Report all lines below with the word "bowl".

Records from a data source:
+ + + + +
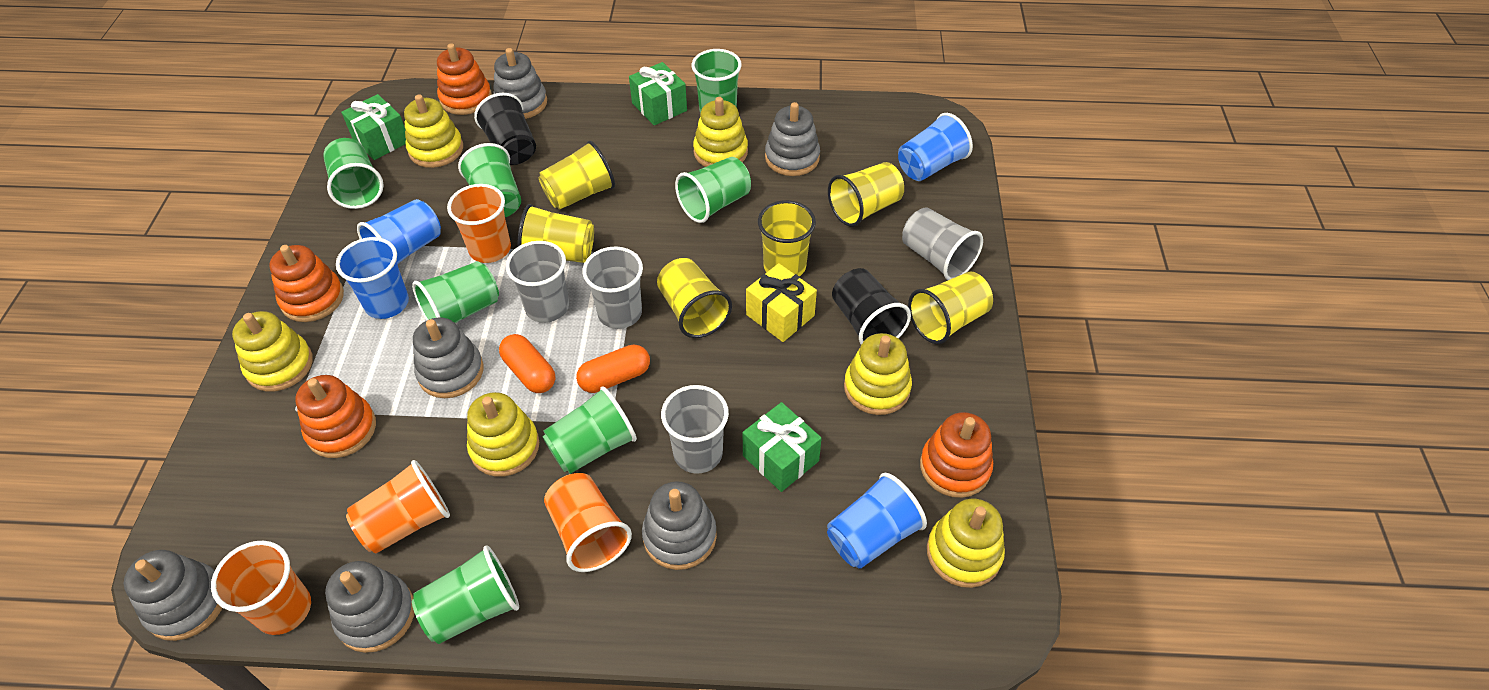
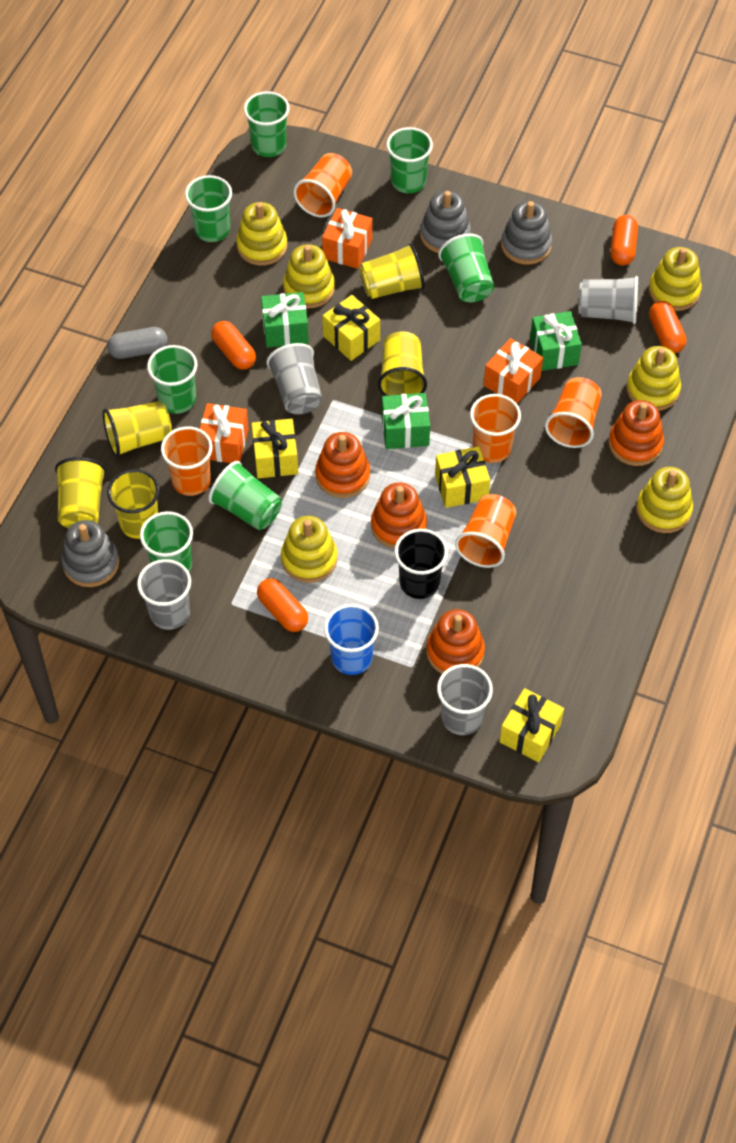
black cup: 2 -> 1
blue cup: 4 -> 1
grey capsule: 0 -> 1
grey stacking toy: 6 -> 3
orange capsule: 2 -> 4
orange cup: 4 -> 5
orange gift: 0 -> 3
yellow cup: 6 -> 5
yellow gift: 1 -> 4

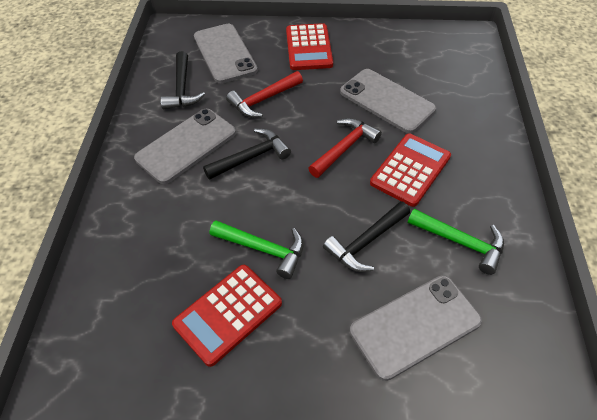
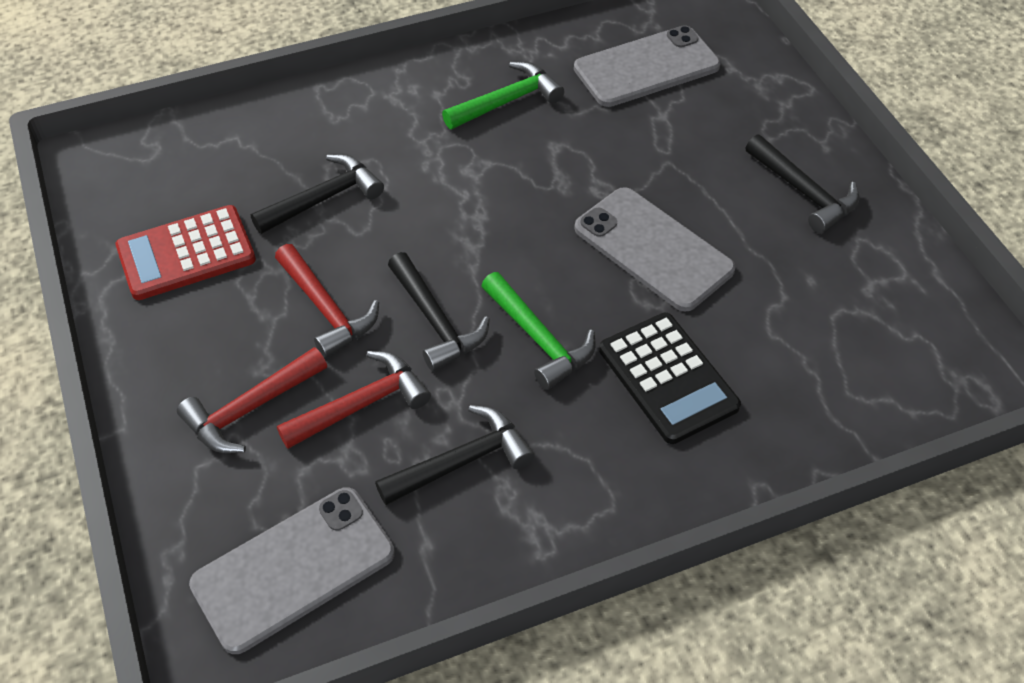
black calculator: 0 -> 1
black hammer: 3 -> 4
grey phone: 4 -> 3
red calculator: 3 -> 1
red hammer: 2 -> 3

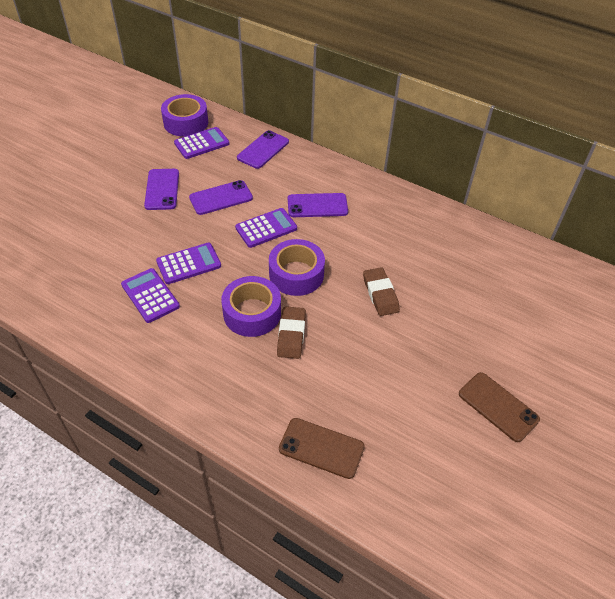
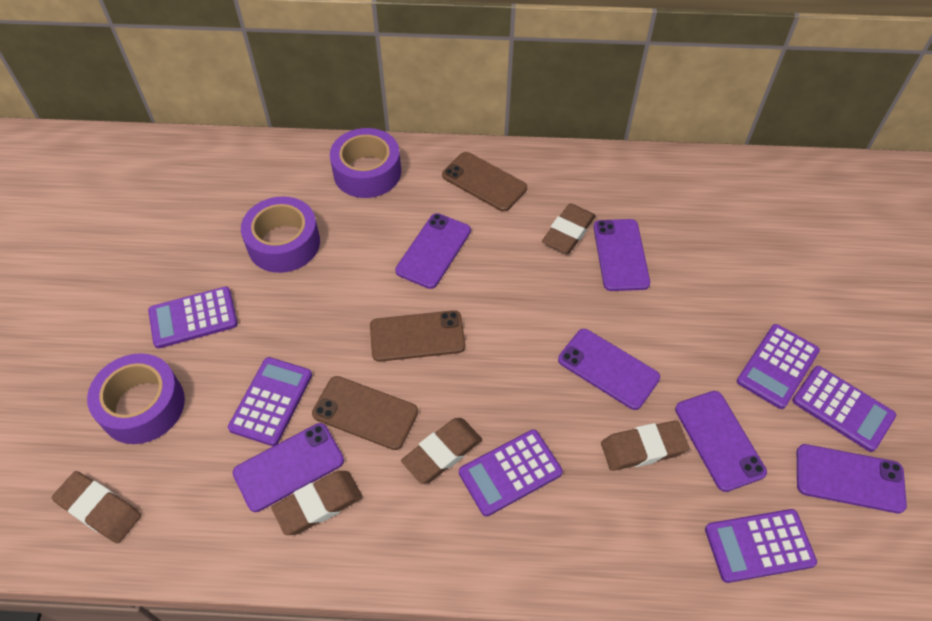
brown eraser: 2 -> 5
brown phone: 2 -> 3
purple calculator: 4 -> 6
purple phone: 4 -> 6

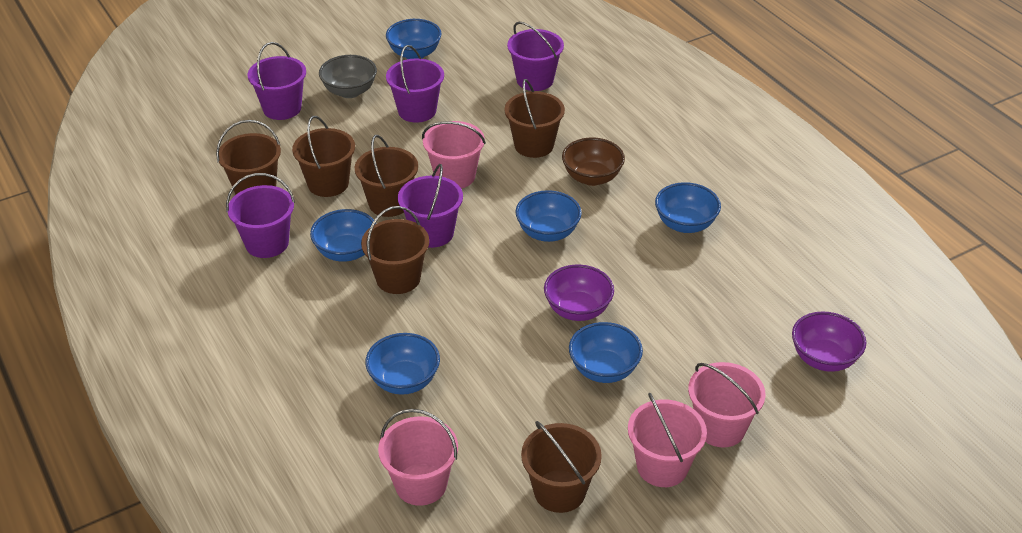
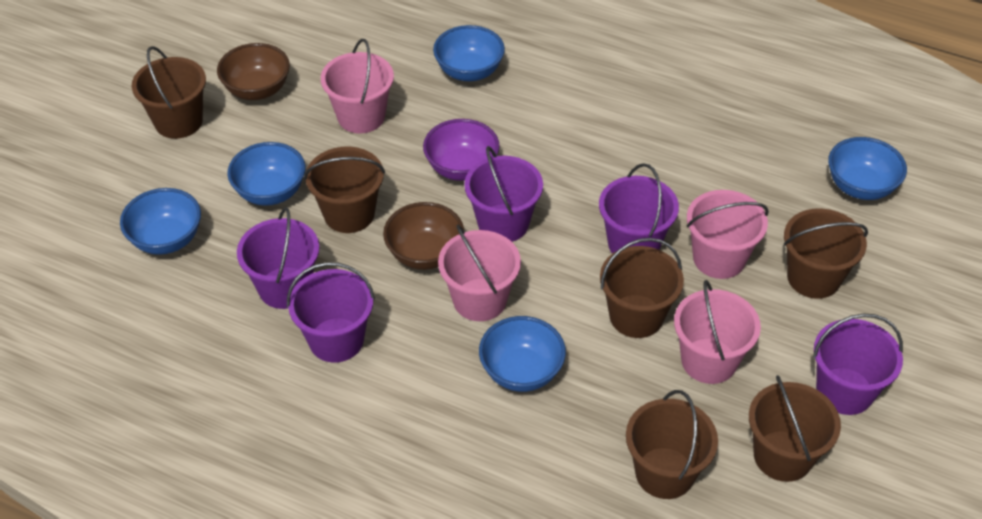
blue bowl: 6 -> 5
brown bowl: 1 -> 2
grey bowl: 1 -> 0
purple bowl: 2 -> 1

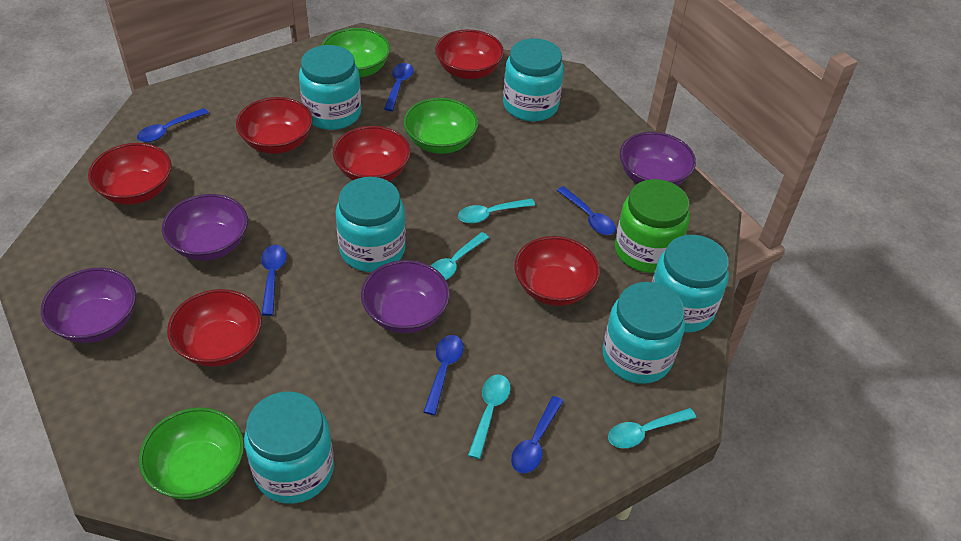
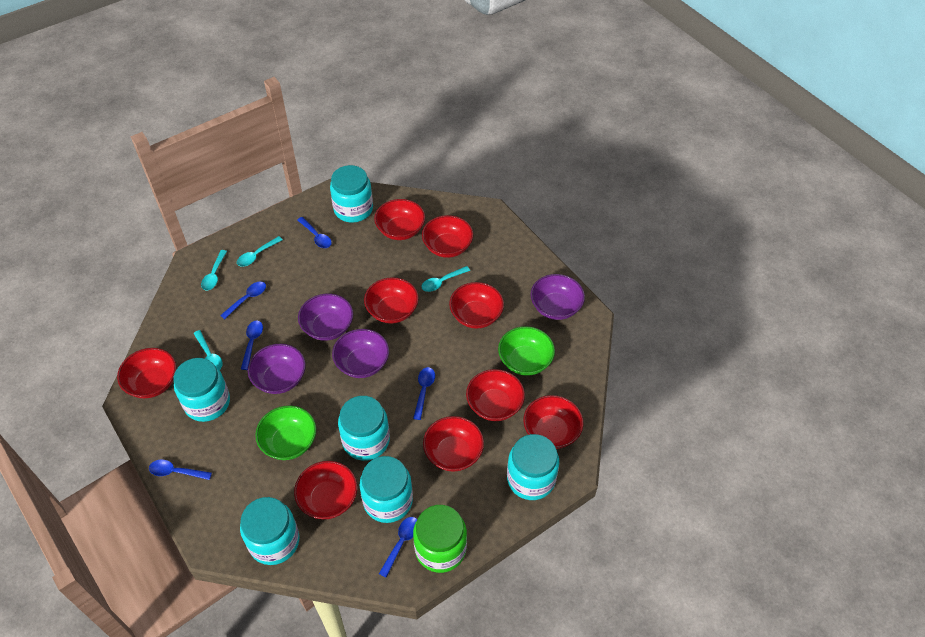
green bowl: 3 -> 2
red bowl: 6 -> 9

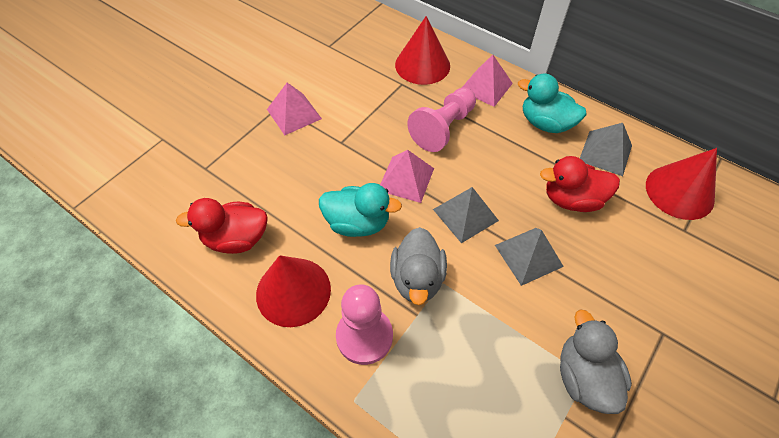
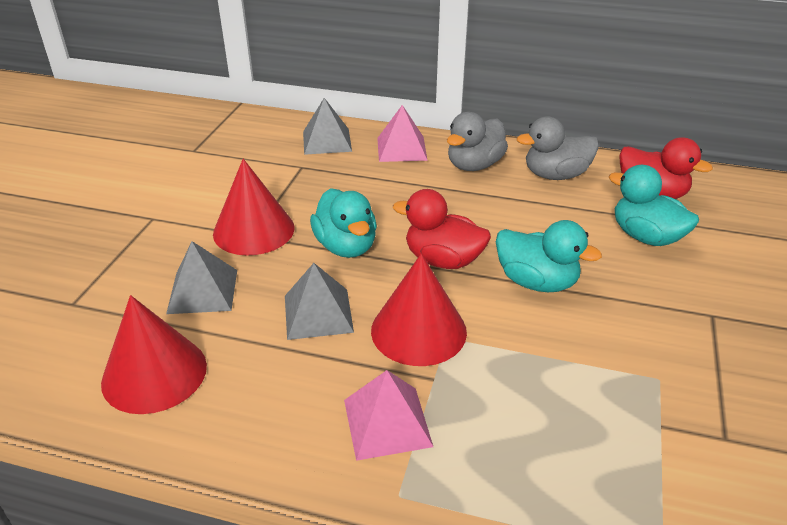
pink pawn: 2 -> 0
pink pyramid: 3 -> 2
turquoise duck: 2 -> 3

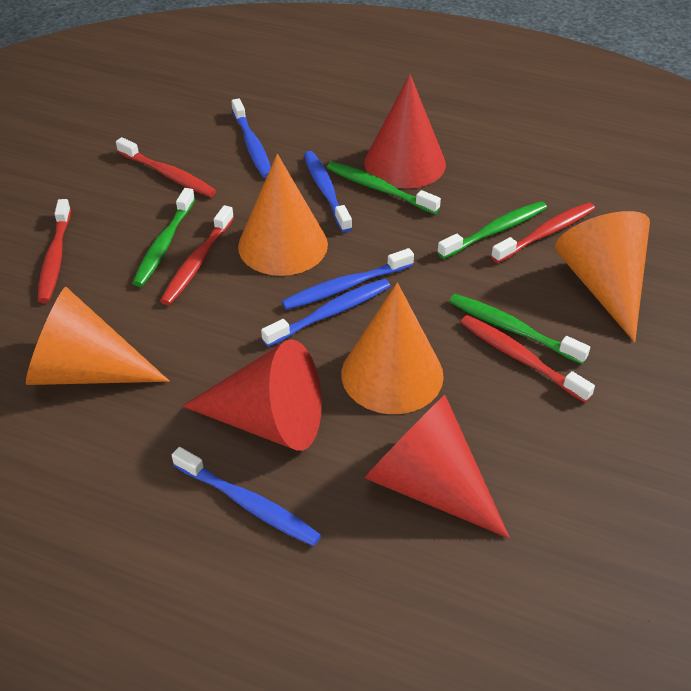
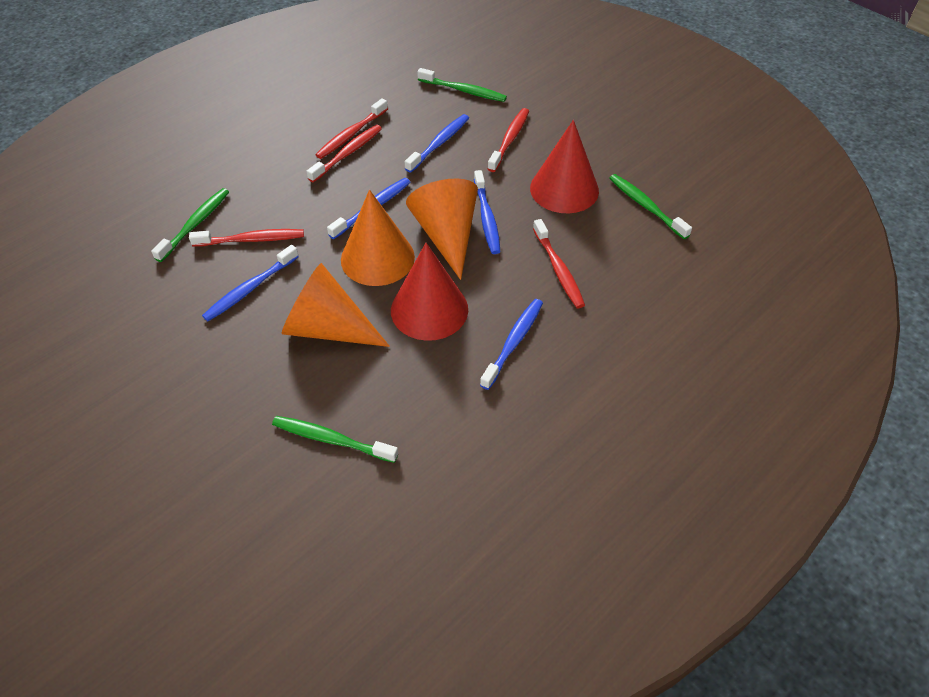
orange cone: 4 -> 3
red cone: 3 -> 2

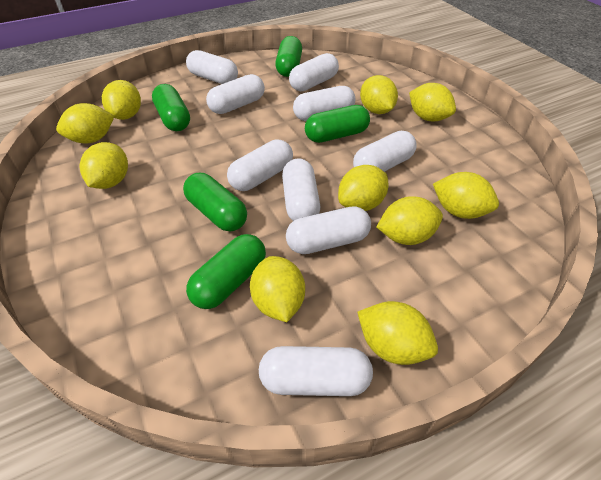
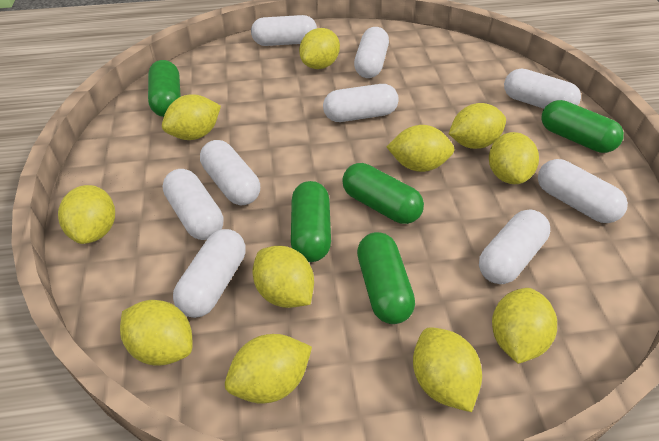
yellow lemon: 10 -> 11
+ + + + +
▶ _SOLUTION TO THIS TASK_
blue bowl: 6 -> 5
brown bowl: 1 -> 2
grey bowl: 1 -> 0
purple bowl: 2 -> 1
green bowl: 3 -> 2
red bowl: 6 -> 9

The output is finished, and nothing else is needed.